[PROBLEM STATEMENT]
Repeat each entry word for word. Leave any images out of the copy.

[Data excerpts]
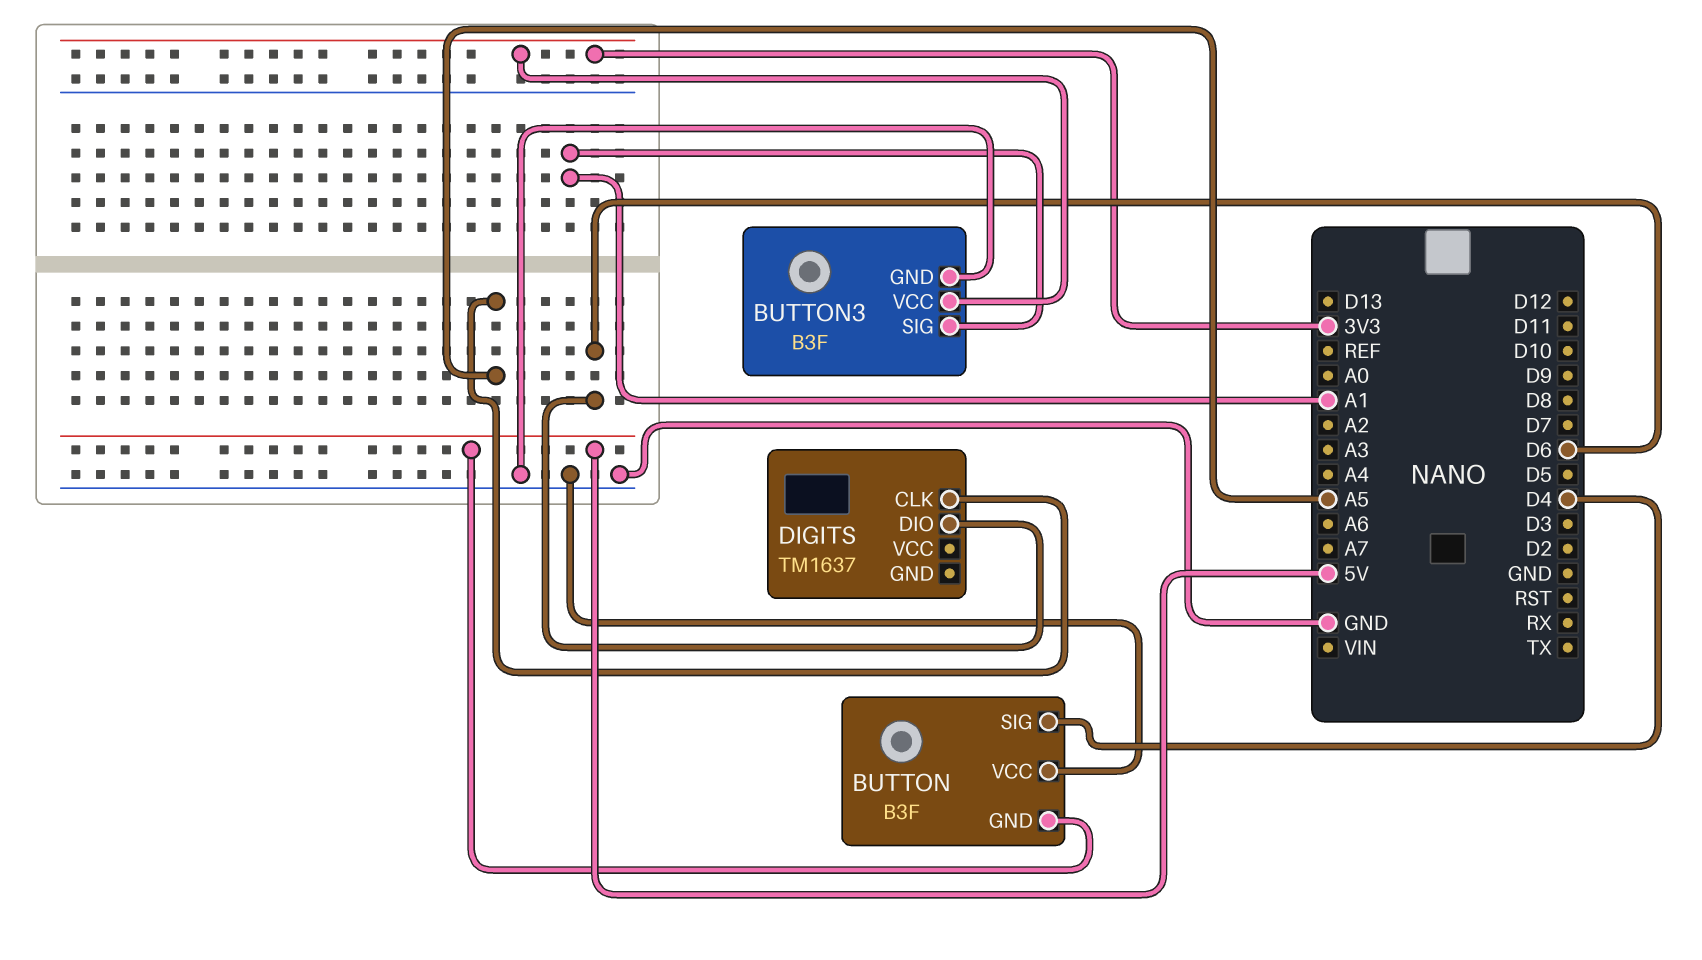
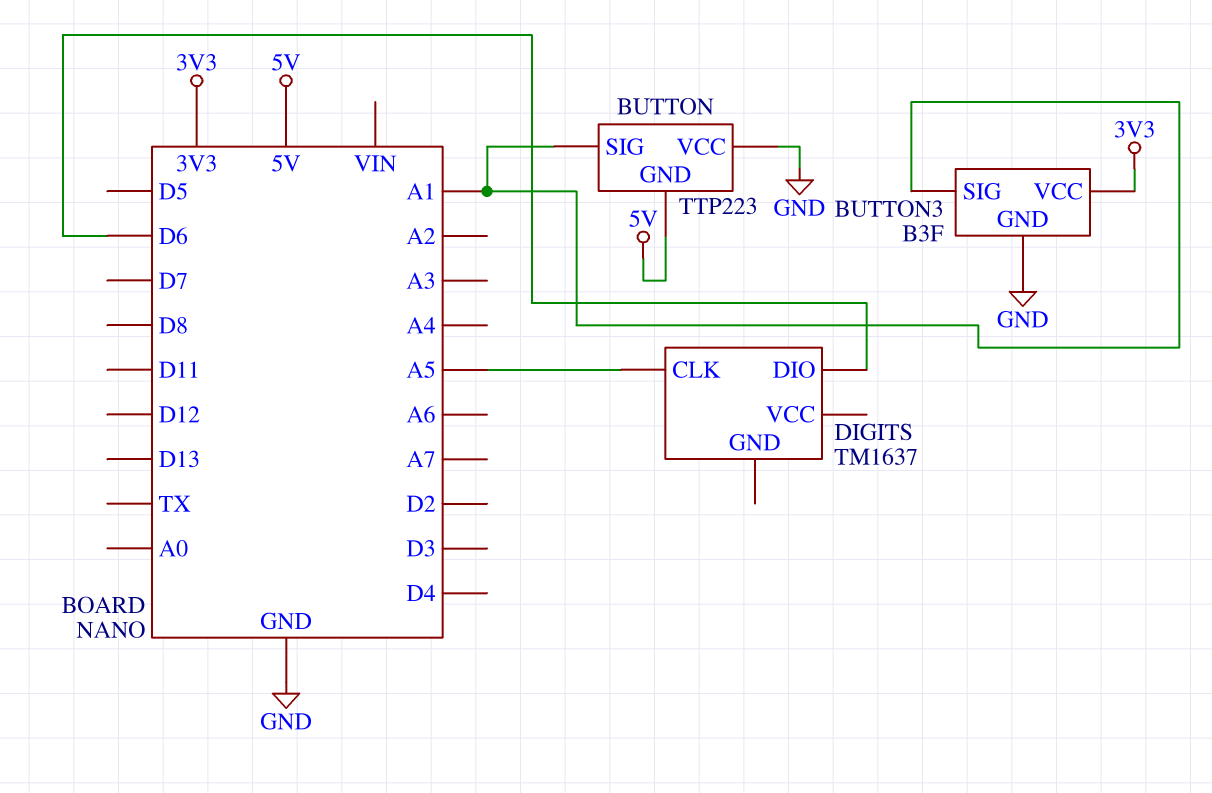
BUTTON: B3F -> TTP223
BUTTON pin SIG: D4 -> A1

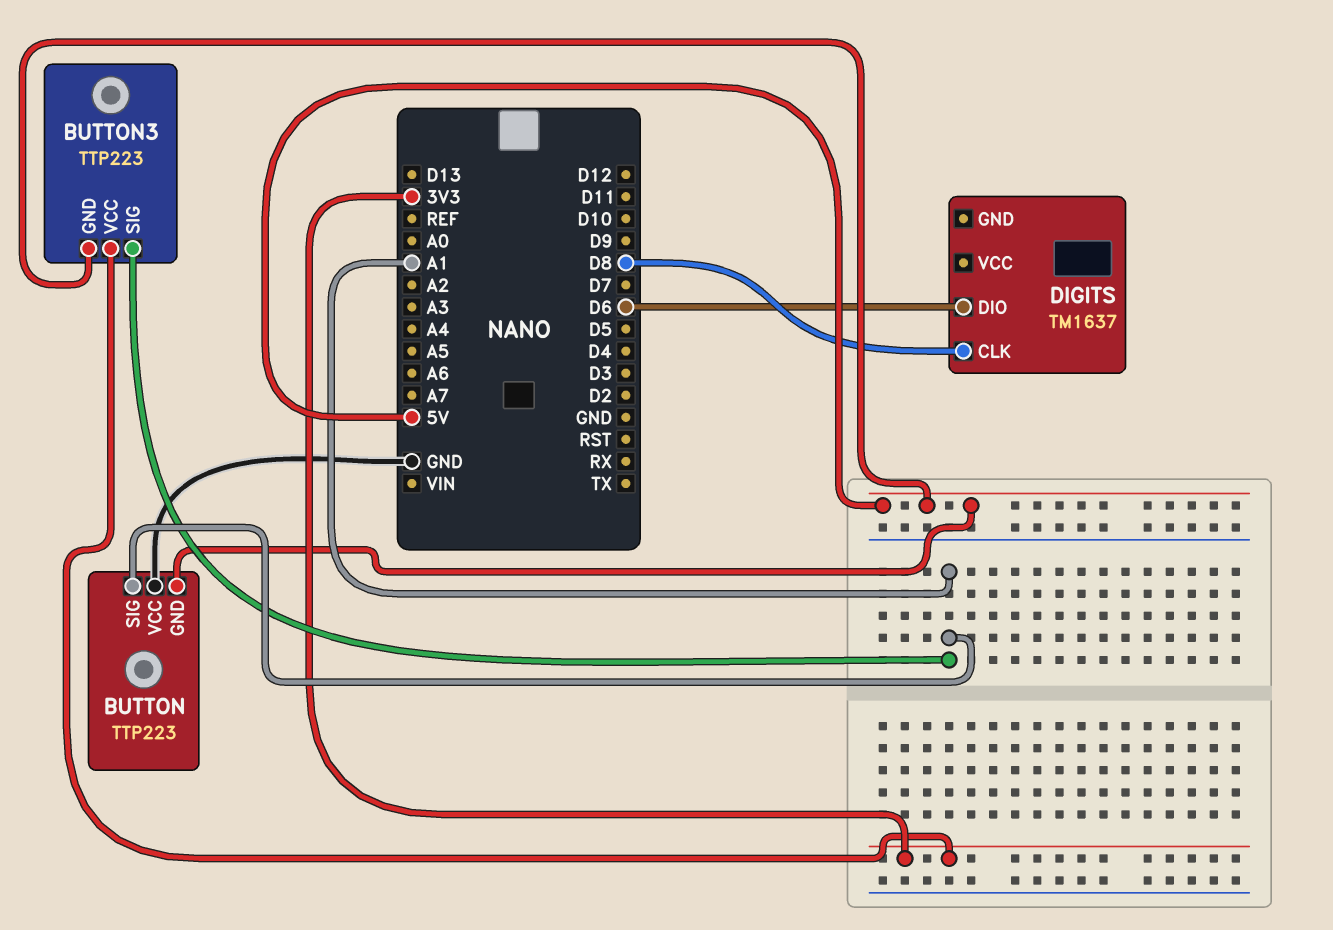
BUTTON3: B3F -> TTP223
BUTTON3 pin GND: GND -> 5V
DIGITS pin CLK: A5 -> D8

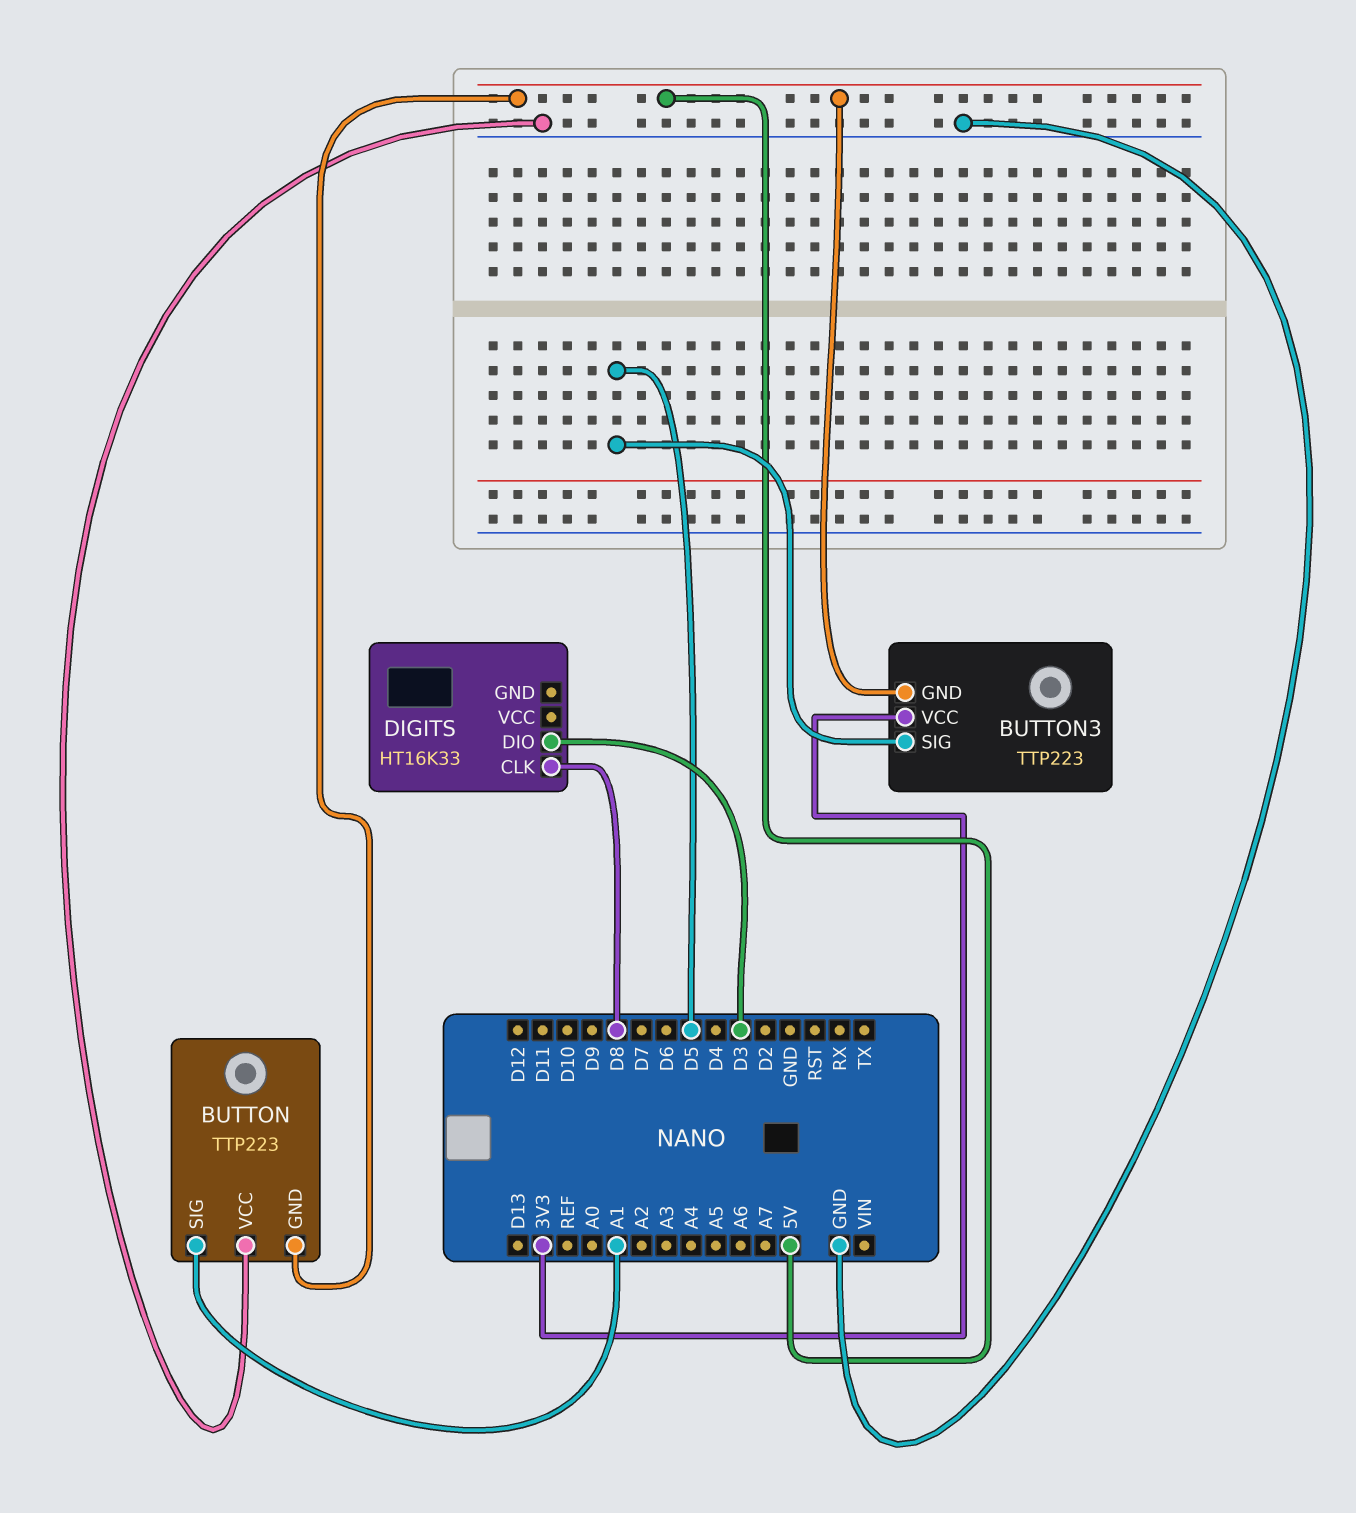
BUTTON3 pin SIG: A1 -> D5
DIGITS: TM1637 -> HT16K33
DIGITS pin DIO: D6 -> D3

[ANSWER TO THE PROBLEM]
BUTTON: B3F -> TTP223
BUTTON pin SIG: D4 -> A1

BUTTON3: B3F -> TTP223
BUTTON3 pin GND: GND -> 5V
DIGITS pin CLK: A5 -> D8

BUTTON3 pin SIG: A1 -> D5
DIGITS: TM1637 -> HT16K33
DIGITS pin DIO: D6 -> D3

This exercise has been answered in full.